> Goal of the exercise: Count how many lines of the data below contain the string "kern". Reply with the number alone.

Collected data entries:
········
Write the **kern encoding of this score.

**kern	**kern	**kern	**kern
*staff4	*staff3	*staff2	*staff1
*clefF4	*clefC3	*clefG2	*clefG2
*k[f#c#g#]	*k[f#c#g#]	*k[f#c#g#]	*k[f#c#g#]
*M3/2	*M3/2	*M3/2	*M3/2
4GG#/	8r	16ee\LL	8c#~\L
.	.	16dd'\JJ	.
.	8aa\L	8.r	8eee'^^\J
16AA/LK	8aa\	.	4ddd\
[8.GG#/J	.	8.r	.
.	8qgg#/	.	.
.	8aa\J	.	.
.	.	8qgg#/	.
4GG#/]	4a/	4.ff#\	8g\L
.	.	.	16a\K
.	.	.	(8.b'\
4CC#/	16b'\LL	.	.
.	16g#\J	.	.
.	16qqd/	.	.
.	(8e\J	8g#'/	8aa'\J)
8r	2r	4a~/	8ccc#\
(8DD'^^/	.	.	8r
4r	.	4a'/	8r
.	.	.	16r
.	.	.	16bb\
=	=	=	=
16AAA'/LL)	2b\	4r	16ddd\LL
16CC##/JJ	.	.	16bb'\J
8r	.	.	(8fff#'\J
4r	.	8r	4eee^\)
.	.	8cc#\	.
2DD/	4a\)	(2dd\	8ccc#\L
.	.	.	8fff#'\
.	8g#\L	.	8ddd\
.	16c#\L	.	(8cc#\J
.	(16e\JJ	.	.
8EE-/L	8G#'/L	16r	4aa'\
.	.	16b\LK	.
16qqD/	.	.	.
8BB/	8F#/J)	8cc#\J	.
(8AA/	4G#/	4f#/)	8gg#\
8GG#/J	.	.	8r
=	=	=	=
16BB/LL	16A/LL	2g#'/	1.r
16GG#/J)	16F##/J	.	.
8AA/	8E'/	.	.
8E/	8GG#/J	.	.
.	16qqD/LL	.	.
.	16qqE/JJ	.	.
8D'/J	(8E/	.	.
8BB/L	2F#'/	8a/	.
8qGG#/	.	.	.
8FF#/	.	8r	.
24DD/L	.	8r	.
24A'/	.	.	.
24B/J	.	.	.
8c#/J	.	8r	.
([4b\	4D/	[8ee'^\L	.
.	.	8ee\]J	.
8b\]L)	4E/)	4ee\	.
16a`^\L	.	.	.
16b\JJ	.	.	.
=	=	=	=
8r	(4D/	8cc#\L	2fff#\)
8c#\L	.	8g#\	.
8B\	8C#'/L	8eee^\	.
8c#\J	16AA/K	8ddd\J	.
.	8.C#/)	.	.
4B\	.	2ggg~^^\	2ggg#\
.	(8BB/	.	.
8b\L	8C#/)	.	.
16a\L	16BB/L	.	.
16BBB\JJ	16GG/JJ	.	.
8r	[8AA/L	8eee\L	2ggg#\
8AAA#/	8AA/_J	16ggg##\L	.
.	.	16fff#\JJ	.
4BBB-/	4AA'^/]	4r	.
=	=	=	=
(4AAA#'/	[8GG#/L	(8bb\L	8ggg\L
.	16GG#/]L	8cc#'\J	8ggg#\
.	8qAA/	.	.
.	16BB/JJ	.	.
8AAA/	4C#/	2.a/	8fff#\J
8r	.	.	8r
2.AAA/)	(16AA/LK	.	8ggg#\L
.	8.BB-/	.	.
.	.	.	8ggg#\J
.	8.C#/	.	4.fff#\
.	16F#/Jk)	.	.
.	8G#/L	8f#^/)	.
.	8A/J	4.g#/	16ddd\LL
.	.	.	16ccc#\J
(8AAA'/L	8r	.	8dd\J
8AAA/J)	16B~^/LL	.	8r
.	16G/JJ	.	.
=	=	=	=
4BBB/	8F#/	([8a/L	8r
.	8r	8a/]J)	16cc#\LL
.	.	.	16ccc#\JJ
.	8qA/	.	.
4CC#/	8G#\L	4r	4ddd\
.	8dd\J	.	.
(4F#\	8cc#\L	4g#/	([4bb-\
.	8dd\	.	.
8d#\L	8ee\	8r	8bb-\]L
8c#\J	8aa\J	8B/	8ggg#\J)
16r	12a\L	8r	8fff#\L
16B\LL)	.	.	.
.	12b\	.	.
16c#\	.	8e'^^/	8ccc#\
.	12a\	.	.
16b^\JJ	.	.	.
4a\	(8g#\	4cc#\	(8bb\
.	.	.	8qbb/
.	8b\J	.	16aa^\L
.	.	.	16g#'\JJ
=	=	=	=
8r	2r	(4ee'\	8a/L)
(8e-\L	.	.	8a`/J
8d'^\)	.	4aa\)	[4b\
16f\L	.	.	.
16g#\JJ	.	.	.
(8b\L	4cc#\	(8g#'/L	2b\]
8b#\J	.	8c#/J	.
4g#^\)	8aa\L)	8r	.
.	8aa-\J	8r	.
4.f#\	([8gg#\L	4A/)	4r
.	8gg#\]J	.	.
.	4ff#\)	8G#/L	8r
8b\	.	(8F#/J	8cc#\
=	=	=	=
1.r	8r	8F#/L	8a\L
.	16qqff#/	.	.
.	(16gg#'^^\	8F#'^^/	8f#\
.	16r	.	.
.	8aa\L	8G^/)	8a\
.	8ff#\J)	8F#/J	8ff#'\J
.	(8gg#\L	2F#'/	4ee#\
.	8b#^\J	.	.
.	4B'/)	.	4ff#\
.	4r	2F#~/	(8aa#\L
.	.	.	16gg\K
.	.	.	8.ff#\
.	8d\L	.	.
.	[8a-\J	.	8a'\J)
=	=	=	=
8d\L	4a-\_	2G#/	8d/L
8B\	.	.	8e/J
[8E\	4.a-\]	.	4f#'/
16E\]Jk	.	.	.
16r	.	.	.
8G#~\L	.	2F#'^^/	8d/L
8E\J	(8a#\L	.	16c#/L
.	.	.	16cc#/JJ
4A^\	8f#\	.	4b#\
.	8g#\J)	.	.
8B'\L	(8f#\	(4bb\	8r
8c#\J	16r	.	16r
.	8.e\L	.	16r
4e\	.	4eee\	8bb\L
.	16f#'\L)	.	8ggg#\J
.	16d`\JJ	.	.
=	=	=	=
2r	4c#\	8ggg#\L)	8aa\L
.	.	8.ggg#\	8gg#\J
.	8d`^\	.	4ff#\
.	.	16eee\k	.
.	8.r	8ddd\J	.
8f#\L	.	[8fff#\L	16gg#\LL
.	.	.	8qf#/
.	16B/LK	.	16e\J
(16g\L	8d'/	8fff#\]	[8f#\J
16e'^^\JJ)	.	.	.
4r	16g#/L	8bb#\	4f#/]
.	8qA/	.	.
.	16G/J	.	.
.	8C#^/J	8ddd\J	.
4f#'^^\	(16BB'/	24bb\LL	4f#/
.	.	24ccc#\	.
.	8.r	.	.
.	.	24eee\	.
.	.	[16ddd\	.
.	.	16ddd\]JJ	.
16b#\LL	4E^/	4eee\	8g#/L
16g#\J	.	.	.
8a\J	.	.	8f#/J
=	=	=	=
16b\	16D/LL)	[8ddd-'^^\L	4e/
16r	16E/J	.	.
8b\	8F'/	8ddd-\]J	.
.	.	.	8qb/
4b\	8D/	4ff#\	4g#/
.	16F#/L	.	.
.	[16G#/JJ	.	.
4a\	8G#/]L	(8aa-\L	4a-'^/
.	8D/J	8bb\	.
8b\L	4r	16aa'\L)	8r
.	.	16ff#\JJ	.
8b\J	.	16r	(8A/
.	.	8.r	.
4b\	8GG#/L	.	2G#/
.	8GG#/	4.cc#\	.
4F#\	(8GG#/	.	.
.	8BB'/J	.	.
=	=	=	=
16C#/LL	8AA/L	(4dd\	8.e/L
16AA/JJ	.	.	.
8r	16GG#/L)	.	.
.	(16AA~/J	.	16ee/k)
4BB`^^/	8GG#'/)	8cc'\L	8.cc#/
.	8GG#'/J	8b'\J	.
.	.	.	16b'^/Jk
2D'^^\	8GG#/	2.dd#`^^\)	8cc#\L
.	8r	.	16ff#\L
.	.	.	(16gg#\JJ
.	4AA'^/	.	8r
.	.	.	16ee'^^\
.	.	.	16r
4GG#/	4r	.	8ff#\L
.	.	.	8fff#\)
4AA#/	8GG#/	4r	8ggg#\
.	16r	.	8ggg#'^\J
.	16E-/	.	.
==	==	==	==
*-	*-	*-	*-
········
> Exercise response: 2